## Task details
This task calls for the lines below starting at the one containing "cyan tile E4:G4 level 1 -> none" and ending at the one containing "brown brick B3 level 2 -> none", repeated exactly with both ends kept and pictures left out.

Scene difference descriptions:
- - - - - - -
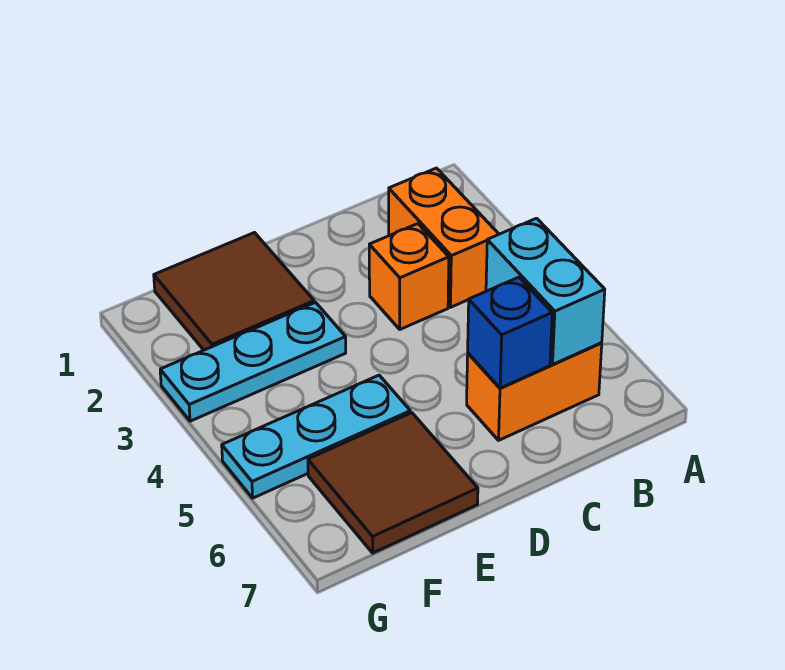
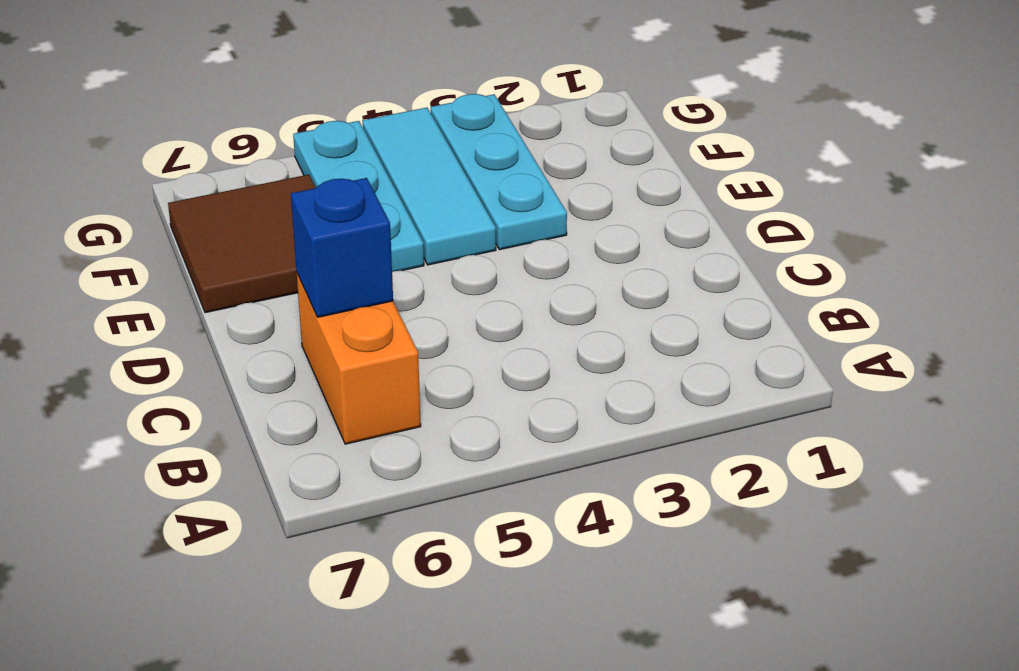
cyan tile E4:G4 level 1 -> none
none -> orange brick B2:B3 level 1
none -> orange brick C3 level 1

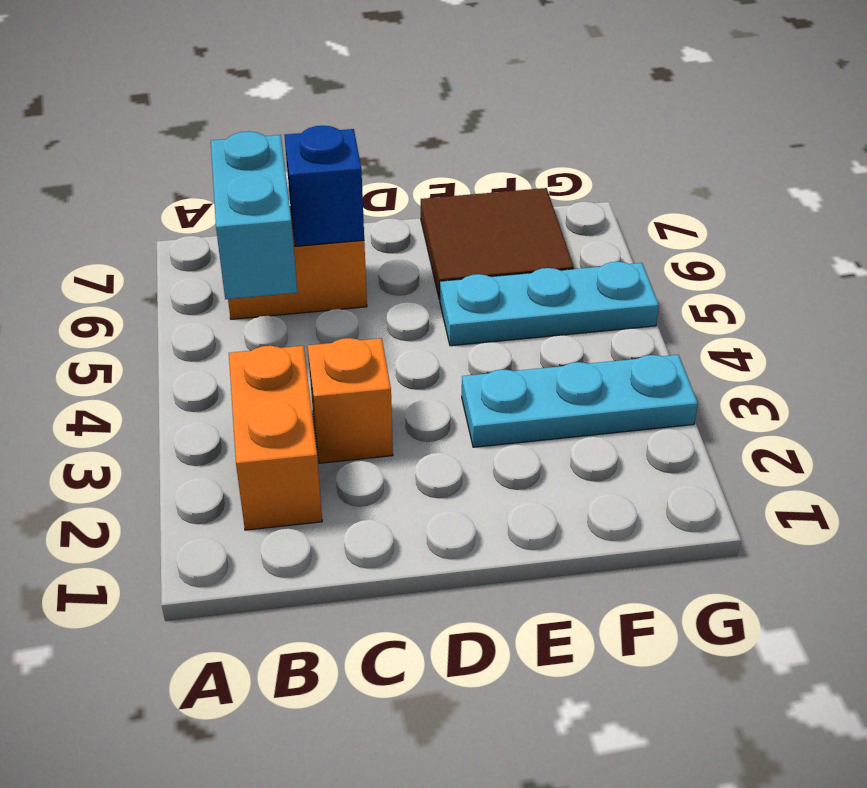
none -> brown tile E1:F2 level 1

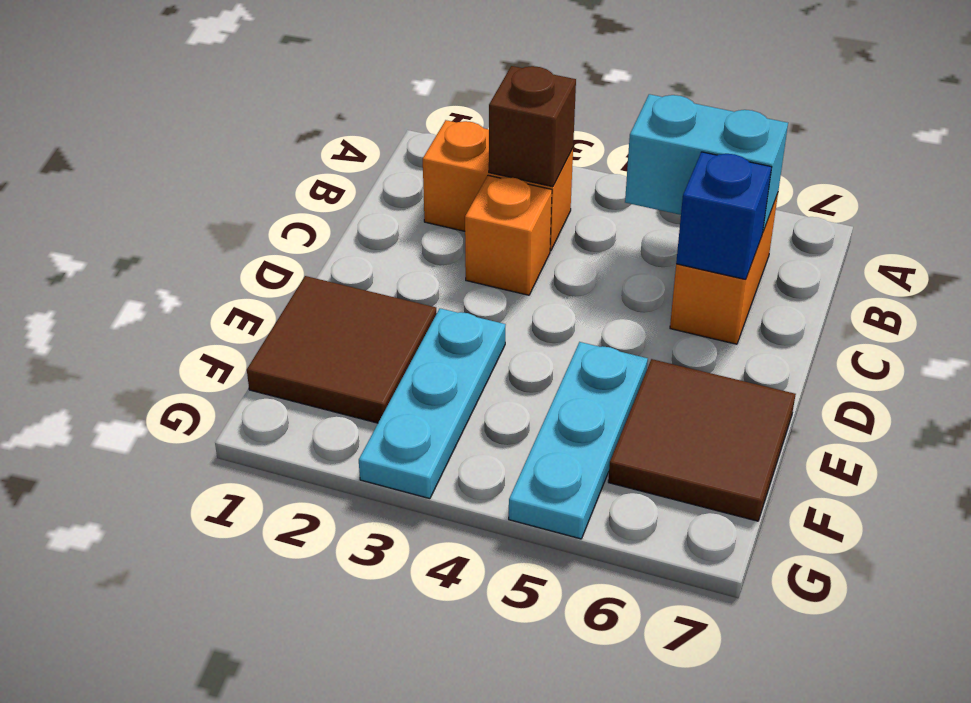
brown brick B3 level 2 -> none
- - - - - - -
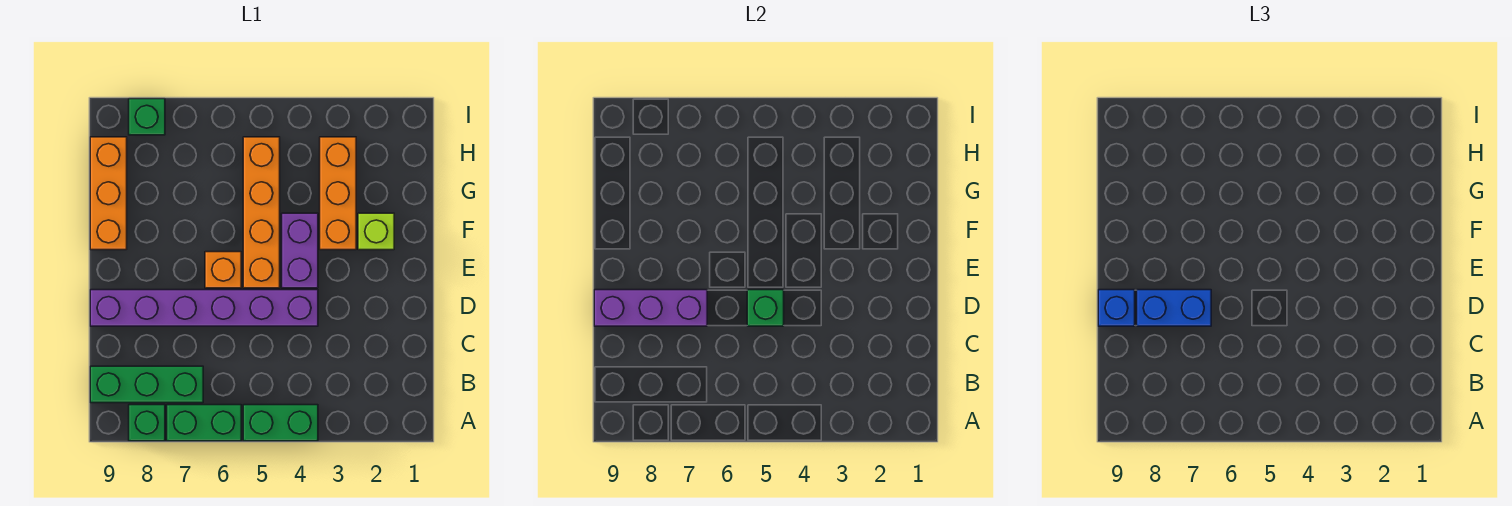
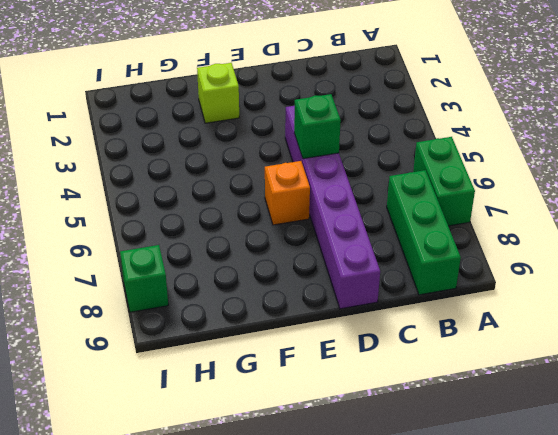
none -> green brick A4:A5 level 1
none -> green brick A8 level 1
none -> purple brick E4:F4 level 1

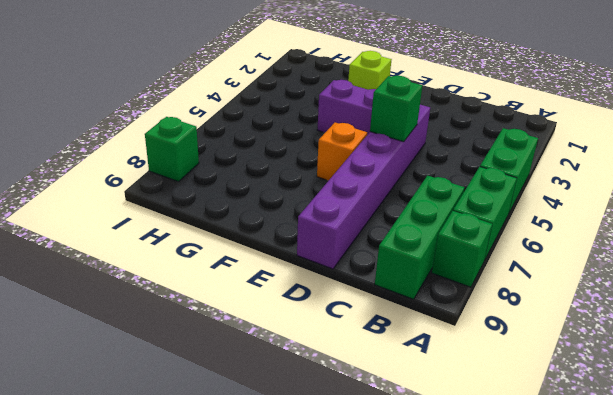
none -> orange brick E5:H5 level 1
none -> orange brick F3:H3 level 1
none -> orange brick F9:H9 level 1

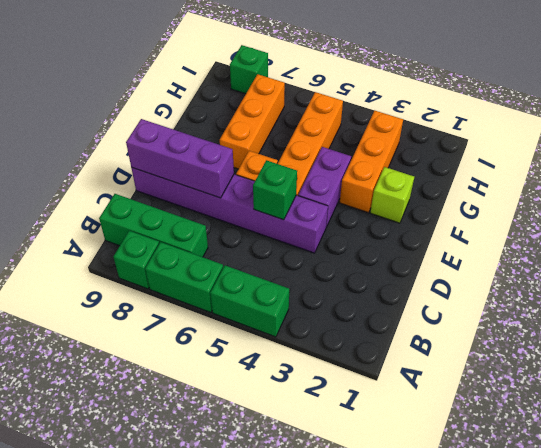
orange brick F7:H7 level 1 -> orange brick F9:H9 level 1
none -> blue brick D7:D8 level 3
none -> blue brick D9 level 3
- - - - - - -
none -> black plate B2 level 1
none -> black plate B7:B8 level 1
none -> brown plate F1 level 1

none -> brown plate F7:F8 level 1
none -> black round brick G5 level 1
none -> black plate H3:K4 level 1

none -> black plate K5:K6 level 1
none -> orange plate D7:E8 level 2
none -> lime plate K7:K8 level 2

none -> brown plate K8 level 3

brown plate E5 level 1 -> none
- - - - - - -
## Expected answer
cyan tile E4:G4 level 1 -> none
none -> orange brick B2:B3 level 1
none -> orange brick C3 level 1

none -> brown tile E1:F2 level 1

brown brick B3 level 2 -> none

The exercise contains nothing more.